WHAT YOU NEED TO DO: Using the data below, copy every line that contains the word "schottky".

SUPPLIED MATERIAL:
== Segment start ==

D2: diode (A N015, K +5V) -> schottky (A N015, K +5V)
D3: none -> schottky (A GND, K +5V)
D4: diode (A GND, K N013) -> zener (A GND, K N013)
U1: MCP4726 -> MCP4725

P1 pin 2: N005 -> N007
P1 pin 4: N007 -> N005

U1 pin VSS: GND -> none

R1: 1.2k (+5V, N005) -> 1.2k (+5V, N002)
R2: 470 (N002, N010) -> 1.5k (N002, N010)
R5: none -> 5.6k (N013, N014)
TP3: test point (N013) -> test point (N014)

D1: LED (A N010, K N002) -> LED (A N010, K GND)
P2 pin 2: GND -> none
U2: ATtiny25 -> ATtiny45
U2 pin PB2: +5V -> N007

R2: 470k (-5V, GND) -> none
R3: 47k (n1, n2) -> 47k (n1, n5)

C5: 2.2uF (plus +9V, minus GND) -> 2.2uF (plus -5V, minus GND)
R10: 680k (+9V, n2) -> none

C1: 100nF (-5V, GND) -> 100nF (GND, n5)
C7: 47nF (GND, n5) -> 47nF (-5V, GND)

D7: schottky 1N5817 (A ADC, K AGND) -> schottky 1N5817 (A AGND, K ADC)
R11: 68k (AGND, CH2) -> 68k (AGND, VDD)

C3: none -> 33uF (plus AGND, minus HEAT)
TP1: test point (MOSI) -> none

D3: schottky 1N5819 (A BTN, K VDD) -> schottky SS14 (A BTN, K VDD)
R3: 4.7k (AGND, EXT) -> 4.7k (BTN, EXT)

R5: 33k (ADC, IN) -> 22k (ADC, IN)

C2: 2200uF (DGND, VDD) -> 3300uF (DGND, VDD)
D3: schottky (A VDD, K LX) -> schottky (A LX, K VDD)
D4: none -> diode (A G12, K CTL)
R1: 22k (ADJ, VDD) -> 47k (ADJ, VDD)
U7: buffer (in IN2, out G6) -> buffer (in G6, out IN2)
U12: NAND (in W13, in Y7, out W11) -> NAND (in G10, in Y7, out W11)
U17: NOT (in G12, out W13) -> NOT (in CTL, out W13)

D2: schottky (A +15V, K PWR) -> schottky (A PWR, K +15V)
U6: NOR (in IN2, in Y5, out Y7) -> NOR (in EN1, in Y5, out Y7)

== Segment end ==

EXERCISE ANSWER:
D2: diode (A N015, K +5V) -> schottky (A N015, K +5V)
D3: none -> schottky (A GND, K +5V)
D7: schottky 1N5817 (A ADC, K AGND) -> schottky 1N5817 (A AGND, K ADC)
D3: schottky 1N5819 (A BTN, K VDD) -> schottky SS14 (A BTN, K VDD)
D3: schottky (A VDD, K LX) -> schottky (A LX, K VDD)
D2: schottky (A +15V, K PWR) -> schottky (A PWR, K +15V)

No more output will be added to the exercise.